Render every entry verbatim.

• _Source data_
————

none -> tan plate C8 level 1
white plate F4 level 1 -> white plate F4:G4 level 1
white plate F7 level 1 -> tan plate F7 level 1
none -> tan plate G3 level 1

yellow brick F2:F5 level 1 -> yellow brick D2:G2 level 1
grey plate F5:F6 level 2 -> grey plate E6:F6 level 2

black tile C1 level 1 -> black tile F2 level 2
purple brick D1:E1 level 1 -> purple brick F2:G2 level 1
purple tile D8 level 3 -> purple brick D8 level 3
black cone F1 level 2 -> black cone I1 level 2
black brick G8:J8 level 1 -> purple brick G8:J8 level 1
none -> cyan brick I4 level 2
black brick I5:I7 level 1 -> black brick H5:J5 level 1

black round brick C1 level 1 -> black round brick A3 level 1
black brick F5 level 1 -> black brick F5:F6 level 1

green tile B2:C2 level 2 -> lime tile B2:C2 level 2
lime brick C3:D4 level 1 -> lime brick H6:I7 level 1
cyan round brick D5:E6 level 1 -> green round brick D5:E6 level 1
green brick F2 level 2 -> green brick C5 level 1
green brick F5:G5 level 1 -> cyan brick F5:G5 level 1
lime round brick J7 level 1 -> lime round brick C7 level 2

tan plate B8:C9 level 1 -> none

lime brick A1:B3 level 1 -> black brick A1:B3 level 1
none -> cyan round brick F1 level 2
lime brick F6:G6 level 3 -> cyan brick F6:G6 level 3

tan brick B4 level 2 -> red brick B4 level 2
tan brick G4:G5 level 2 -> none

————

• _Written answer_
none -> tan plate C8 level 1
white plate F4 level 1 -> white plate F4:G4 level 1
white plate F7 level 1 -> tan plate F7 level 1
none -> tan plate G3 level 1

yellow brick F2:F5 level 1 -> yellow brick D2:G2 level 1
grey plate F5:F6 level 2 -> grey plate E6:F6 level 2

black tile C1 level 1 -> black tile F2 level 2
purple brick D1:E1 level 1 -> purple brick F2:G2 level 1
purple tile D8 level 3 -> purple brick D8 level 3
black cone F1 level 2 -> black cone I1 level 2
black brick G8:J8 level 1 -> purple brick G8:J8 level 1
none -> cyan brick I4 level 2
black brick I5:I7 level 1 -> black brick H5:J5 level 1

black round brick C1 level 1 -> black round brick A3 level 1
black brick F5 level 1 -> black brick F5:F6 level 1

green tile B2:C2 level 2 -> lime tile B2:C2 level 2
lime brick C3:D4 level 1 -> lime brick H6:I7 level 1
cyan round brick D5:E6 level 1 -> green round brick D5:E6 level 1
green brick F2 level 2 -> green brick C5 level 1
green brick F5:G5 level 1 -> cyan brick F5:G5 level 1
lime round brick J7 level 1 -> lime round brick C7 level 2

tan plate B8:C9 level 1 -> none

lime brick A1:B3 level 1 -> black brick A1:B3 level 1
none -> cyan round brick F1 level 2
lime brick F6:G6 level 3 -> cyan brick F6:G6 level 3

tan brick B4 level 2 -> red brick B4 level 2
tan brick G4:G5 level 2 -> none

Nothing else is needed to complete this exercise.